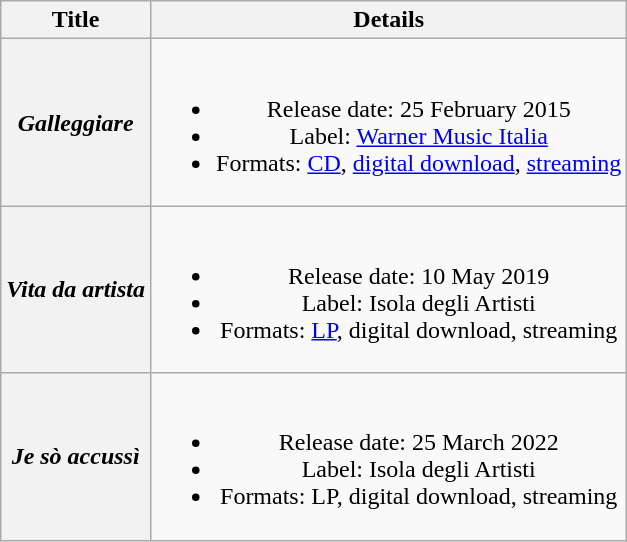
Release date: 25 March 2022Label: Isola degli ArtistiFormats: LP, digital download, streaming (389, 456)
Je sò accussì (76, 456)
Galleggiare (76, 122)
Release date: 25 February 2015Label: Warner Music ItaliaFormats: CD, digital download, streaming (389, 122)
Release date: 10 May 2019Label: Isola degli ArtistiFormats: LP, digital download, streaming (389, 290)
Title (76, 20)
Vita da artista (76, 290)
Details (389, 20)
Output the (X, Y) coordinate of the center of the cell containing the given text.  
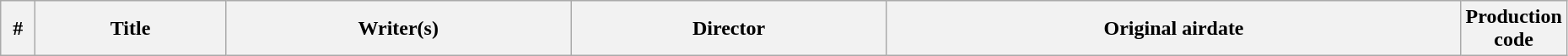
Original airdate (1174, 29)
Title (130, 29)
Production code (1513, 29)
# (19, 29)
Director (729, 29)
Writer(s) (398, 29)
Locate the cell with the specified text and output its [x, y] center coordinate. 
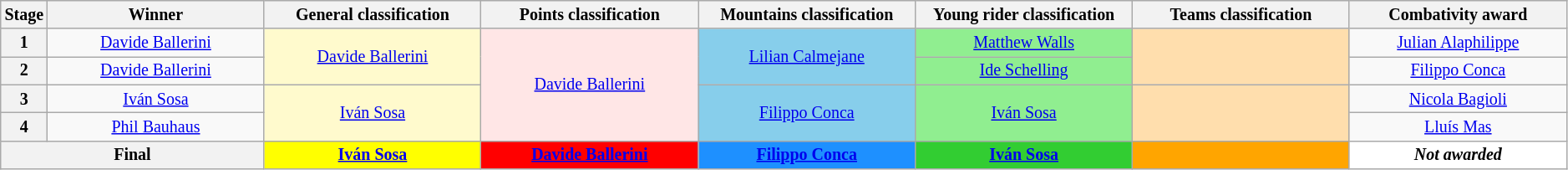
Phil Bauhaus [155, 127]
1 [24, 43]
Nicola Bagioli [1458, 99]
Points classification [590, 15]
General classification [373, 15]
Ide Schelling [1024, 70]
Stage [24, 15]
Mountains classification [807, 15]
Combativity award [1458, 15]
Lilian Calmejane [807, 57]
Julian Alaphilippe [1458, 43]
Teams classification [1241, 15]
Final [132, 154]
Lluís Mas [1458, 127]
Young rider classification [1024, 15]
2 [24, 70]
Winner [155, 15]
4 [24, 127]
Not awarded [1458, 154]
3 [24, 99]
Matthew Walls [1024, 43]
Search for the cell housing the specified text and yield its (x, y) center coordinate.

=-=-=

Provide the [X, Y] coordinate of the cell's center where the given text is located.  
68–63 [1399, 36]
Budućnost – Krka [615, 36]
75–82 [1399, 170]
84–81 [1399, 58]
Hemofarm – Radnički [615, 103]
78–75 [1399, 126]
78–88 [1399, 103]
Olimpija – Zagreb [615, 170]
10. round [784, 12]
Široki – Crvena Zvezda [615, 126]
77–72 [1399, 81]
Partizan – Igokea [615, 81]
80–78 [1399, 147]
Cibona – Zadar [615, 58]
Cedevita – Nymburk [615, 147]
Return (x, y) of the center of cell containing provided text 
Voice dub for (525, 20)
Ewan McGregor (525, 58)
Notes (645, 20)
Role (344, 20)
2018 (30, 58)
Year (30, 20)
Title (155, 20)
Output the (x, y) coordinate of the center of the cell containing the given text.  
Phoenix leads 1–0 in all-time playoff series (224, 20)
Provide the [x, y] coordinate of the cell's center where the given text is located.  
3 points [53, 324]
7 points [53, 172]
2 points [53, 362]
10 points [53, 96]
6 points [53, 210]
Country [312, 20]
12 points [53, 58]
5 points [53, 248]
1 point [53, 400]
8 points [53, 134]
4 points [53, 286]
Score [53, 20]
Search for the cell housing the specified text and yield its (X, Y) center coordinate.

=-=-=

EXERCISE OBJECTIVE → Transcribe the material exactly from the line containing "Release date: 25 March" to the line containing "Vita da artista (76, 290)", including both of those lines and nothing else.

COMPLETE ANSWER →
Release date: 25 March 2022Label: Isola degli ArtistiFormats: LP, digital download, streaming (389, 456)
Je sò accussì (76, 456)
Galleggiare (76, 122)
Release date: 25 February 2015Label: Warner Music ItaliaFormats: CD, digital download, streaming (389, 122)
Release date: 10 May 2019Label: Isola degli ArtistiFormats: LP, digital download, streaming (389, 290)
Title (76, 20)
Vita da artista (76, 290)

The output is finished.